Exercise requirements ->
Output the data word for word. Begin at its first line and end at the line with "none -> orange brick H3:I4 level 2".

Records for the task ->
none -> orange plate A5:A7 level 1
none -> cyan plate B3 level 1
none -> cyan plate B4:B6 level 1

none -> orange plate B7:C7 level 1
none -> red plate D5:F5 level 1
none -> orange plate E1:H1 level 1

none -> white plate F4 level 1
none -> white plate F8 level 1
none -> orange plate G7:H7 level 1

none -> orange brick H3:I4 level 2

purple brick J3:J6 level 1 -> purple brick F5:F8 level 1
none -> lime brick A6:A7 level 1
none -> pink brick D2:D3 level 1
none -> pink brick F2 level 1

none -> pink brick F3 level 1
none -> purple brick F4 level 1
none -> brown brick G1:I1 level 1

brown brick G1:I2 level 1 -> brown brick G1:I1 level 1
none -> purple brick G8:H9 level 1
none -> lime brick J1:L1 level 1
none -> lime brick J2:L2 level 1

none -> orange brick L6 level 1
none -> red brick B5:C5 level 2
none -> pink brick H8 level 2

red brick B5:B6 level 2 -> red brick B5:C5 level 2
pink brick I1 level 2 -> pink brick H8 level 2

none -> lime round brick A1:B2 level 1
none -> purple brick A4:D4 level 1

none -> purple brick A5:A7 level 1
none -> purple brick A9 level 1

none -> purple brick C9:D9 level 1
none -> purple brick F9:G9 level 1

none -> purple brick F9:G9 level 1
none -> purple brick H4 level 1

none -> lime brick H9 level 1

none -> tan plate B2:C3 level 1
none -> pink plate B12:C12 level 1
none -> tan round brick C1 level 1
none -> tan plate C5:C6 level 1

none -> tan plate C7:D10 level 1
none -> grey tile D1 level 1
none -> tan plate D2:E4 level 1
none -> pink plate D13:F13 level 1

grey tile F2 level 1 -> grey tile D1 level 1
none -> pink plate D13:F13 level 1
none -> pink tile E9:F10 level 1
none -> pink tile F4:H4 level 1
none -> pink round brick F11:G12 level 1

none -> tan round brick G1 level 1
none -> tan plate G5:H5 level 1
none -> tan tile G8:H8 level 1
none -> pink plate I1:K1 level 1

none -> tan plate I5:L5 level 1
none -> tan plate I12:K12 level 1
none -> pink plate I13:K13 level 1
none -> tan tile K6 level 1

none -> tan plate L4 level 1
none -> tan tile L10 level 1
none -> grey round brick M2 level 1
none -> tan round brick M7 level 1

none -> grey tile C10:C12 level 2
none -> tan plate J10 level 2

Solution to this exercise ->
none -> orange plate A5:A7 level 1
none -> cyan plate B3 level 1
none -> cyan plate B4:B6 level 1

none -> orange plate B7:C7 level 1
none -> red plate D5:F5 level 1
none -> orange plate E1:H1 level 1

none -> white plate F4 level 1
none -> white plate F8 level 1
none -> orange plate G7:H7 level 1

none -> orange brick H3:I4 level 2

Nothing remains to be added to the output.